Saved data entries

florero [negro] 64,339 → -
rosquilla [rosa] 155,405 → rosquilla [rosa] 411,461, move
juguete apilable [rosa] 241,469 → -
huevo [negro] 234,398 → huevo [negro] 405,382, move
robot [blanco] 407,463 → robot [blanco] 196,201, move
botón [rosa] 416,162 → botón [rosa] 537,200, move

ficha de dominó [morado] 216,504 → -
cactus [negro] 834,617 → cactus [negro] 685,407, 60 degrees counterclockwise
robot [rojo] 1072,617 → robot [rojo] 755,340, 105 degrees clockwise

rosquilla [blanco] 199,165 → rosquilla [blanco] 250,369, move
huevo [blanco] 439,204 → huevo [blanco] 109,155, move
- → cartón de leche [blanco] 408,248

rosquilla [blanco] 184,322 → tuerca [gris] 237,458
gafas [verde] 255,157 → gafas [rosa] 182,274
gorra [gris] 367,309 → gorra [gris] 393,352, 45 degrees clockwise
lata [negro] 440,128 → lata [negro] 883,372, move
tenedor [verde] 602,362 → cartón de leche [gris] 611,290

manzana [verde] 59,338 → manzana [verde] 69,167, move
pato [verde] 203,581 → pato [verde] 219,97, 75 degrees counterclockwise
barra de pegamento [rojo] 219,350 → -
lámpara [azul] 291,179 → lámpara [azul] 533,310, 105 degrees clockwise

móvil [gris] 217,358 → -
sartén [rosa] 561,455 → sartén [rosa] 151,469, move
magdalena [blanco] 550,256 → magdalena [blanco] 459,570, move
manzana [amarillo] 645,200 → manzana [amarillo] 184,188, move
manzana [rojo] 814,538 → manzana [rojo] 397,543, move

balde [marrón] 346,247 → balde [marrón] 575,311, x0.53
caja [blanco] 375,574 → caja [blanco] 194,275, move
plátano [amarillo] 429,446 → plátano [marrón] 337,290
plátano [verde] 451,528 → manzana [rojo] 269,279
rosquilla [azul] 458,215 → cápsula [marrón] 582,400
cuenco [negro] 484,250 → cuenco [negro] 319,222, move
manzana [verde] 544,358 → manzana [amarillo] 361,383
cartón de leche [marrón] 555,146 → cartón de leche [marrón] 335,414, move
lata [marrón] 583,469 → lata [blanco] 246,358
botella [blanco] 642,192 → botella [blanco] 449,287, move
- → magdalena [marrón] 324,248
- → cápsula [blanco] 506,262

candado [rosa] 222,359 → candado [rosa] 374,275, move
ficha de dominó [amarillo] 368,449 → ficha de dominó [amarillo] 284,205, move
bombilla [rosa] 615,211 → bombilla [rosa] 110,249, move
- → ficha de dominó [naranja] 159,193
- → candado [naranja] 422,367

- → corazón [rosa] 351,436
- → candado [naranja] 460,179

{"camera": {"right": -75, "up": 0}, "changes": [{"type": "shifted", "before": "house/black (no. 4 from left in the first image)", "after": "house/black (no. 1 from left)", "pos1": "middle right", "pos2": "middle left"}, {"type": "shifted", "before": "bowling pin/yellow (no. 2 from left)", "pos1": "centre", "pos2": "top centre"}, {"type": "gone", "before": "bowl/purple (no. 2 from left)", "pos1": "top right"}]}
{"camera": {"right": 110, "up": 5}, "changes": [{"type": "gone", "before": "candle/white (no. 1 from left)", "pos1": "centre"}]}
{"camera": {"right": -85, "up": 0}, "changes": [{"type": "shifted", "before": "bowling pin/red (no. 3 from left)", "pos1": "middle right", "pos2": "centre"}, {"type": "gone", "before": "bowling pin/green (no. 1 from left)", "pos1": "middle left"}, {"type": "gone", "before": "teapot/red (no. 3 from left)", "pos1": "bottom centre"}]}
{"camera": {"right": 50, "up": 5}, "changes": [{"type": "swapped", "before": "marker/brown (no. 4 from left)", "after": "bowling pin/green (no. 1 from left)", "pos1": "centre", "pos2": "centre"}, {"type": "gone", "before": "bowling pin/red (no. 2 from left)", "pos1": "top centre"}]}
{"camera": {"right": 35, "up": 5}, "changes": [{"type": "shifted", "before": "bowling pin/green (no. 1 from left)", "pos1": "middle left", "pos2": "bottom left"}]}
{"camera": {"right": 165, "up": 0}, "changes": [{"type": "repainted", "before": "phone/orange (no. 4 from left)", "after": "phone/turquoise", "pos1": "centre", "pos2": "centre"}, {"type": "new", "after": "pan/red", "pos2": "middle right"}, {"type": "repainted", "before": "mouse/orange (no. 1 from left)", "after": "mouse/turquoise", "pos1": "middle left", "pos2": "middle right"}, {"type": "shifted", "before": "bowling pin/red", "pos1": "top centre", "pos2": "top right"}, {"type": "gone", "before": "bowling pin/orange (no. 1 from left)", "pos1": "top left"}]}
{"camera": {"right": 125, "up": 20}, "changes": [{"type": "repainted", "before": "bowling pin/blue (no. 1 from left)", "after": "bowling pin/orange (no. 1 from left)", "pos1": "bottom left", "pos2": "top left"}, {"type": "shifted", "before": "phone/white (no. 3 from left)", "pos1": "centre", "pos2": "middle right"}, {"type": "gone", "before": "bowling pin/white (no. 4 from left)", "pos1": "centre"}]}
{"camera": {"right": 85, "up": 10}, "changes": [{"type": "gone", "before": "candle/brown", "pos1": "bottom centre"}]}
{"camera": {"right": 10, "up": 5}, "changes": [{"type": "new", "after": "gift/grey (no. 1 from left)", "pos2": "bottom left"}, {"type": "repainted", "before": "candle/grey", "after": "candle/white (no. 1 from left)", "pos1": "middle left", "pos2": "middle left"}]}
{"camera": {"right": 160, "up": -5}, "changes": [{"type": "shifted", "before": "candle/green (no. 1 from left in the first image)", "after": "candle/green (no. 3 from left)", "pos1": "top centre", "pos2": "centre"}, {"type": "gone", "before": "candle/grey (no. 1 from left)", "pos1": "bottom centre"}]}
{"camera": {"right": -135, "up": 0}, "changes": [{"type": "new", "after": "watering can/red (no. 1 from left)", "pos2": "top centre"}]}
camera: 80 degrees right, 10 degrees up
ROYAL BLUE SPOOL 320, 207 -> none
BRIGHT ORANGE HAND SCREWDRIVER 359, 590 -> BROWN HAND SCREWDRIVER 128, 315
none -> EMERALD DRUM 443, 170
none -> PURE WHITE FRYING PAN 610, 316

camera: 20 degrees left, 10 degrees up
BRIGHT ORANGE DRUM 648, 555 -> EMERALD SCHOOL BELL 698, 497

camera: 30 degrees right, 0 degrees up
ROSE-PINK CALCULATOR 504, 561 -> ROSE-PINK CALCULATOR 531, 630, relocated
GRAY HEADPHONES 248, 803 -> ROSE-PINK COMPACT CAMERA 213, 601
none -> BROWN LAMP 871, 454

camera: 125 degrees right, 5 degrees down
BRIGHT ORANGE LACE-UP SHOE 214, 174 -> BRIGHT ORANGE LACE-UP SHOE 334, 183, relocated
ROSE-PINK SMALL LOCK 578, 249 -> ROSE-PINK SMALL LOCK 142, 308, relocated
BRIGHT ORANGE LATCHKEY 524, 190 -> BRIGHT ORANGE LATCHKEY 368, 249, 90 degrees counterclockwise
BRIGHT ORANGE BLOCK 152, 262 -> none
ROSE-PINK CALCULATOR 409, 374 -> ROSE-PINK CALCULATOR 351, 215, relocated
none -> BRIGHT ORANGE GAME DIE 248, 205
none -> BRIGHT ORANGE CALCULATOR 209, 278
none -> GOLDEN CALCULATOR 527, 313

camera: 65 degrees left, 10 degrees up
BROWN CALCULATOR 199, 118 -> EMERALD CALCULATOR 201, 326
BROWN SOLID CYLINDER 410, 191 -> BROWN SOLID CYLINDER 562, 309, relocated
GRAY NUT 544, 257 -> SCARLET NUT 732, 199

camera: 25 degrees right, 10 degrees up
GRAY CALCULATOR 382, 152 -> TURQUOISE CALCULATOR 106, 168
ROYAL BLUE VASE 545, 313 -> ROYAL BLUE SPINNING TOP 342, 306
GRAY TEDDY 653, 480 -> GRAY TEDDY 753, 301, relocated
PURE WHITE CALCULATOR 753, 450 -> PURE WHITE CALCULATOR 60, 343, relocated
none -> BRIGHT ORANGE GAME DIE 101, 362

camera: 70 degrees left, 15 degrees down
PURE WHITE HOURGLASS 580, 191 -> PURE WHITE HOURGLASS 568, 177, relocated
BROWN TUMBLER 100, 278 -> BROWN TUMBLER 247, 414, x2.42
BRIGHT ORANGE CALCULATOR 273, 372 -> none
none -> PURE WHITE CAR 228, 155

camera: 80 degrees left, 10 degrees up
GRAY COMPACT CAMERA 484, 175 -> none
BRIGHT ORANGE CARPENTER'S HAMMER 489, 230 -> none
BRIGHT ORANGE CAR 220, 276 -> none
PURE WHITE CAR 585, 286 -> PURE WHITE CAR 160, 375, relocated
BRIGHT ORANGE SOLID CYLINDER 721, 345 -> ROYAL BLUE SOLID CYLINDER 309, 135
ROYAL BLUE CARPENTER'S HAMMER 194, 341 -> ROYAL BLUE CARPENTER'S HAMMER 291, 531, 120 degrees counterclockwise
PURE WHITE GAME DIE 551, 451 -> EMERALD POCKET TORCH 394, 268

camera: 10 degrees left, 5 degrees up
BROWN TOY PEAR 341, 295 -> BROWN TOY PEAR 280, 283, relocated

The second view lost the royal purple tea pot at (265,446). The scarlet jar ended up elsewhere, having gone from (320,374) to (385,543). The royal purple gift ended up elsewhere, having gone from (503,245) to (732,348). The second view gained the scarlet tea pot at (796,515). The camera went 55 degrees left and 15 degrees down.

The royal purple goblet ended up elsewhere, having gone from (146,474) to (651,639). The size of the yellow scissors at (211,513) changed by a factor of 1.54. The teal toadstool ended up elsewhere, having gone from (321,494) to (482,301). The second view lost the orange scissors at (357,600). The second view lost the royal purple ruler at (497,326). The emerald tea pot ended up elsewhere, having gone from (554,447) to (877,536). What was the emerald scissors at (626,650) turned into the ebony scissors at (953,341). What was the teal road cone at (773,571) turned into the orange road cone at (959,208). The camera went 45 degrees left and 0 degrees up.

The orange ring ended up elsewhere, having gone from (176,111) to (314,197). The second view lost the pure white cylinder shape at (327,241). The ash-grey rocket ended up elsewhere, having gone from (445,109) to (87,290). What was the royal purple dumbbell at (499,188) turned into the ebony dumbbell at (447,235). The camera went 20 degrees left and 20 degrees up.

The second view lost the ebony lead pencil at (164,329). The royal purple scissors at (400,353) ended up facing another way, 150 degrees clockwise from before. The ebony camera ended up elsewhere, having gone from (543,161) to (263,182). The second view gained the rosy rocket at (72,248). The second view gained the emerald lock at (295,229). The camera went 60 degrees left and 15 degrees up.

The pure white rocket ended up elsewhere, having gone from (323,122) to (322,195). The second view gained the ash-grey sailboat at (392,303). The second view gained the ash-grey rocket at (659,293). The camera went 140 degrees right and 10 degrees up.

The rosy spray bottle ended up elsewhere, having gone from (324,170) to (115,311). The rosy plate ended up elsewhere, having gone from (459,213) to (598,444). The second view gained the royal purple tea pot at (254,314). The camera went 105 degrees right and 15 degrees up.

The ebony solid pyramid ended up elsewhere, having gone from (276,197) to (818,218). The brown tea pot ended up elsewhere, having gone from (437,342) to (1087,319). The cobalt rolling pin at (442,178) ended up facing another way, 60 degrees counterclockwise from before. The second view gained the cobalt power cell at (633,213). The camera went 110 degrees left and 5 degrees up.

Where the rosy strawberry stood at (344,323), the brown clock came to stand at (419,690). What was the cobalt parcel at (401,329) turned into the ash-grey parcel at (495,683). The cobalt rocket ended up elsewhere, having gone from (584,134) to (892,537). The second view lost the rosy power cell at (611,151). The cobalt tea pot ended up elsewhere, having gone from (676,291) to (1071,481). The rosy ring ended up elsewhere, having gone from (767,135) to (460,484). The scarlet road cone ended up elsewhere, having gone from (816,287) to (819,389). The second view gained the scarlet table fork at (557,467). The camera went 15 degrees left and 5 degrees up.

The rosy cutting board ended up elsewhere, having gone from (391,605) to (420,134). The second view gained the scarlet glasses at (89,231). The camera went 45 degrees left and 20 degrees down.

## What this task involves
Copy out the entries above exactly as given, starting at the top and ending with the line containing "robot [blanco] 407,463"; include both and nothing more.

## Reply
florero [negro] 64,339 → -
rosquilla [rosa] 155,405 → rosquilla [rosa] 411,461, move
juguete apilable [rosa] 241,469 → -
huevo [negro] 234,398 → huevo [negro] 405,382, move
robot [blanco] 407,463 → robot [blanco] 196,201, move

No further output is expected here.